>> Begin Records for the exercise
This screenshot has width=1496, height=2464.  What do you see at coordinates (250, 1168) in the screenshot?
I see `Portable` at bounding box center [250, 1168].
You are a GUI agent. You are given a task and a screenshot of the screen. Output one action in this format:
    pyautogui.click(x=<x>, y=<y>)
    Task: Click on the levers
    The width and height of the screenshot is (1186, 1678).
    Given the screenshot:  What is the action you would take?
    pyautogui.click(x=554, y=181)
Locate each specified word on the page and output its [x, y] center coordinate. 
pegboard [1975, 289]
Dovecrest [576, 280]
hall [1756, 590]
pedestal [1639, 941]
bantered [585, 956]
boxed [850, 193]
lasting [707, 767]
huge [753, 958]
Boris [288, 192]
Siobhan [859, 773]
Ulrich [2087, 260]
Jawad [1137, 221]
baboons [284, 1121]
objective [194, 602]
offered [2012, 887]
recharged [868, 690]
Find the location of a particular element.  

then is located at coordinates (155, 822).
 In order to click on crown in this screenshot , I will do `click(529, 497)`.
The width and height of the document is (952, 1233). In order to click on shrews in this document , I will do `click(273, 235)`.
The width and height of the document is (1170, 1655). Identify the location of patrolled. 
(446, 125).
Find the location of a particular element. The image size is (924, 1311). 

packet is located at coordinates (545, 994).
>> End Records for the exercise
• Instructions to follow
Starting at the line that contains "huge [753, 958]" and ending at the line that contains "The width and height of the document is (952, 1233).", render the records as a Markdown table with the columns Row and Record line, leaving out blank lines.

• Answer to the problem
| Row | Record line |
|---|---|
| 1 | huge [753, 958] |
| 2 | Boris [288, 192] |
| 3 | Siobhan [859, 773] |
| 4 | Ulrich [2087, 260] |
| 5 | Jawad [1137, 221] |
| 6 | baboons [284, 1121] |
| 7 | objective [194, 602] |
| 8 | offered [2012, 887] |
| 9 | recharged [868, 690] |
| 10 | Find the location of a particular element.   |
| 11 | then is located at coordinates (155, 822). |
| 12 |  In order to click on crown in this screenshot , I will do `click(529, 497)`. |
| 13 | The width and height of the document is (952, 1233). In order to click on shrews in this document , I will do `click(273, 235)`. |